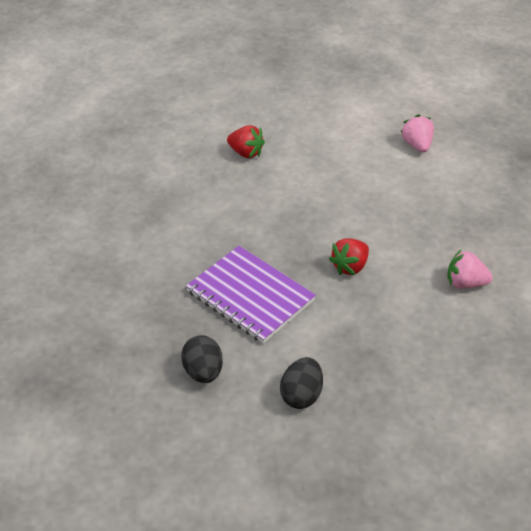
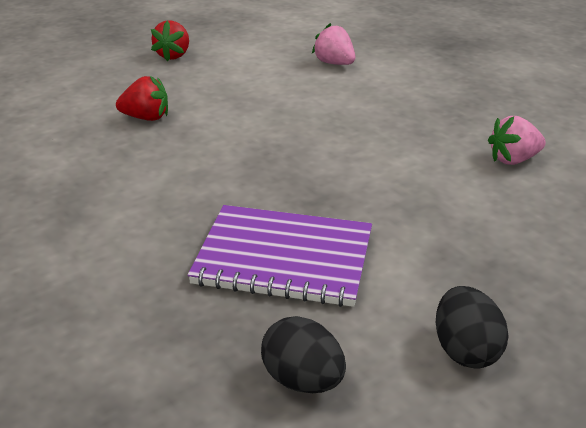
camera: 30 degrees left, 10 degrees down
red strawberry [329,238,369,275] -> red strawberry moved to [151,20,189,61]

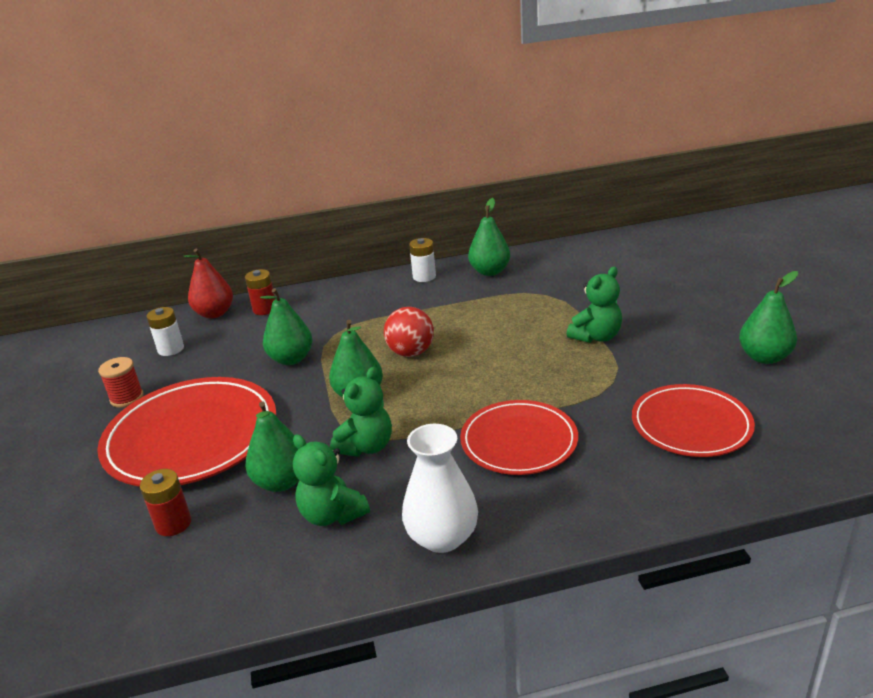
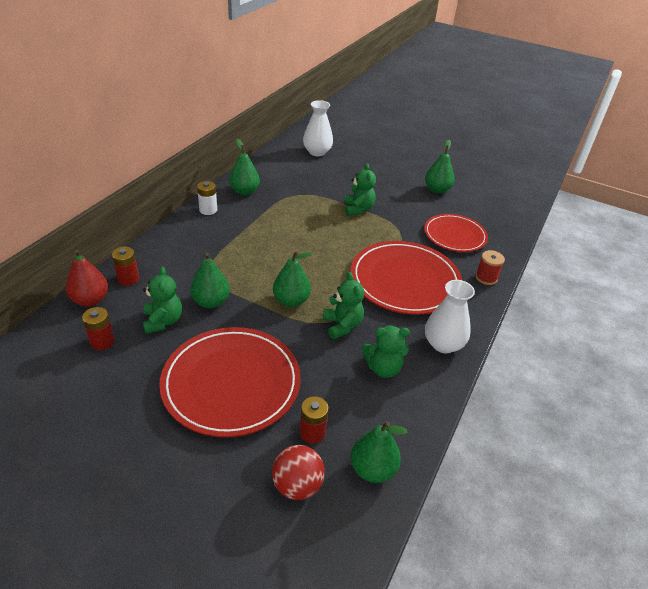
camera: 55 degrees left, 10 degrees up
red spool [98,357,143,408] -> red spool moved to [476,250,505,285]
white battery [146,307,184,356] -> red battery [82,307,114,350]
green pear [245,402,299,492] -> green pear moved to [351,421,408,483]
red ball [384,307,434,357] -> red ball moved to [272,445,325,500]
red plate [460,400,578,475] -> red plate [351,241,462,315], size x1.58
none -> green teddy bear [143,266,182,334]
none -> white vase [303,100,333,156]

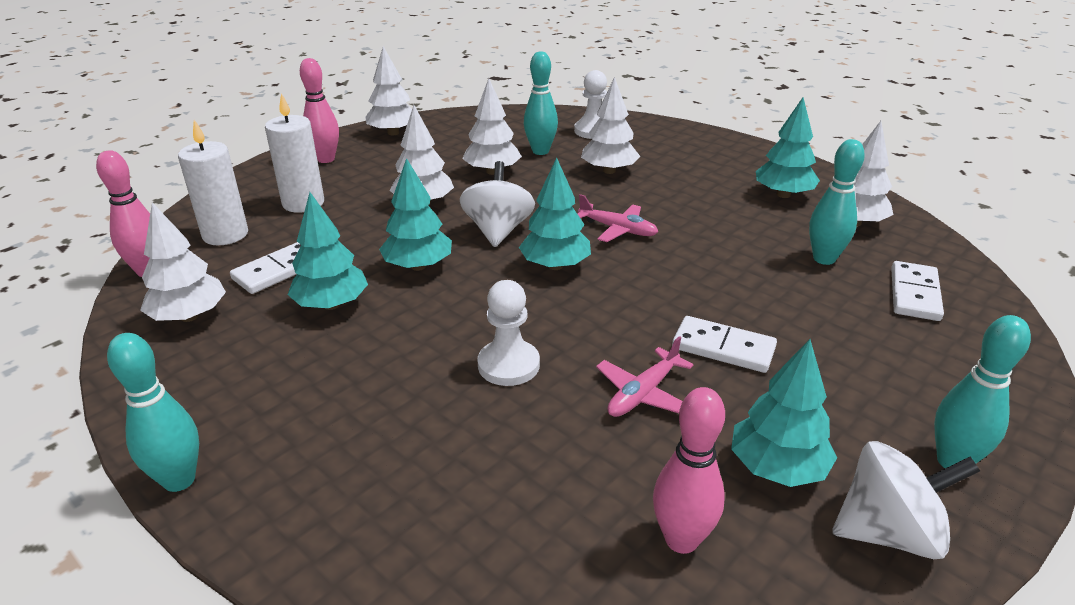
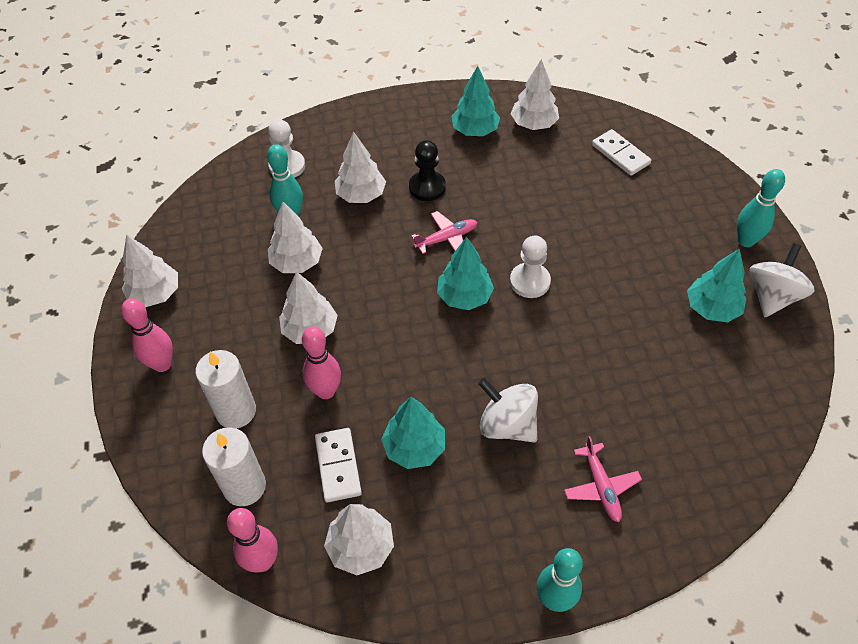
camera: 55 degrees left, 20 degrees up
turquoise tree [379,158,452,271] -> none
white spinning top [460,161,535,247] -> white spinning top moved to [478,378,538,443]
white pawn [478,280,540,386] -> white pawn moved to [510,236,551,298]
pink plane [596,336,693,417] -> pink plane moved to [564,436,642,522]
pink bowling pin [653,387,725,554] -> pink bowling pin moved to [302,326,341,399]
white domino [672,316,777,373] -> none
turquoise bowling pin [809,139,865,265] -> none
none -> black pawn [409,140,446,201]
====================
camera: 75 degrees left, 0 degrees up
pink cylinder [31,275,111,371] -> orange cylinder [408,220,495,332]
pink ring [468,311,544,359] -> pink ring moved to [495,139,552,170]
====================
## What this task involves
Using the entries above, give back exactly the line containing "white spinning top [460,161,535,247]", the line containing "none -> black pawn [409,140,446,201]", and every line between them, and nothing else.

## Result for this task
white spinning top [460,161,535,247] -> white spinning top moved to [478,378,538,443]
white pawn [478,280,540,386] -> white pawn moved to [510,236,551,298]
pink plane [596,336,693,417] -> pink plane moved to [564,436,642,522]
pink bowling pin [653,387,725,554] -> pink bowling pin moved to [302,326,341,399]
white domino [672,316,777,373] -> none
turquoise bowling pin [809,139,865,265] -> none
none -> black pawn [409,140,446,201]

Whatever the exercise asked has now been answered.